*** PROVIDED DATA ***

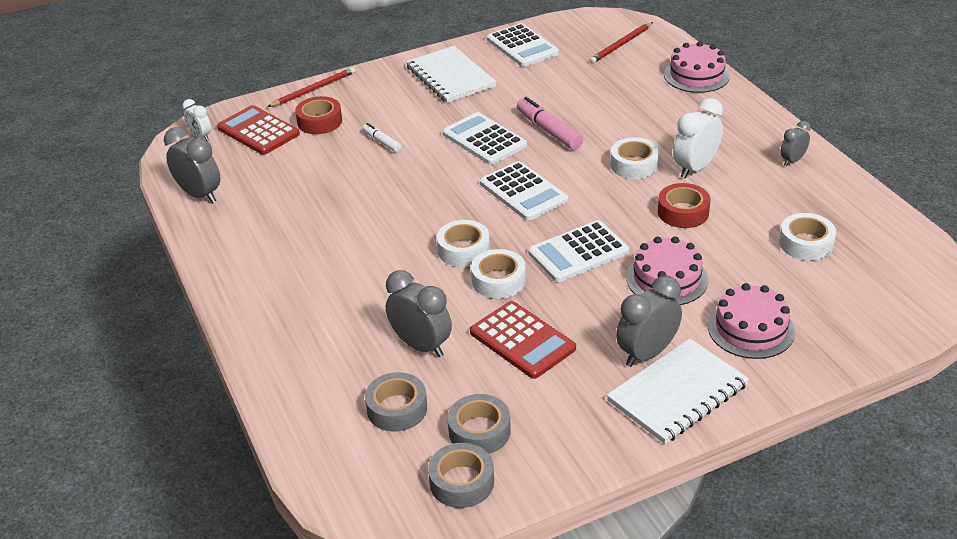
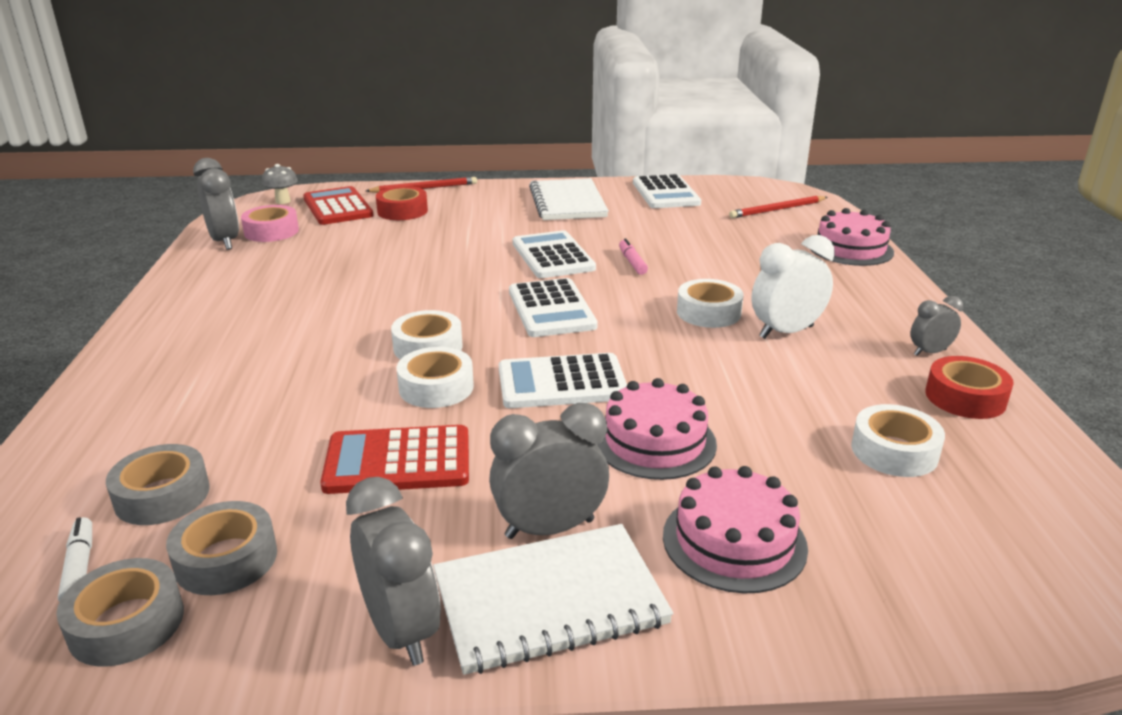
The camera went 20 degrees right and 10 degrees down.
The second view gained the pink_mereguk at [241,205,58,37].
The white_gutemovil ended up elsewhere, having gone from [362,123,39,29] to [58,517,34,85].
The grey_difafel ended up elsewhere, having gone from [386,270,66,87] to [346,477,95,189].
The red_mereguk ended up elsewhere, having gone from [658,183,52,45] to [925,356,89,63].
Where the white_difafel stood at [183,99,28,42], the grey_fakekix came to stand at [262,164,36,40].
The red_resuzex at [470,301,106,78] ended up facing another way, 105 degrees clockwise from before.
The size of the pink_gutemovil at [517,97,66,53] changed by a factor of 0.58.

***

__PROBLEM DETAILS__
Output, and output only, the lines from the one containing "Where the white_difafel" through the last line of the data above.

__EXERCISE OUTPUT__
Where the white_difafel stood at [183,99,28,42], the grey_fakekix came to stand at [262,164,36,40].
The red_resuzex at [470,301,106,78] ended up facing another way, 105 degrees clockwise from before.
The size of the pink_gutemovil at [517,97,66,53] changed by a factor of 0.58.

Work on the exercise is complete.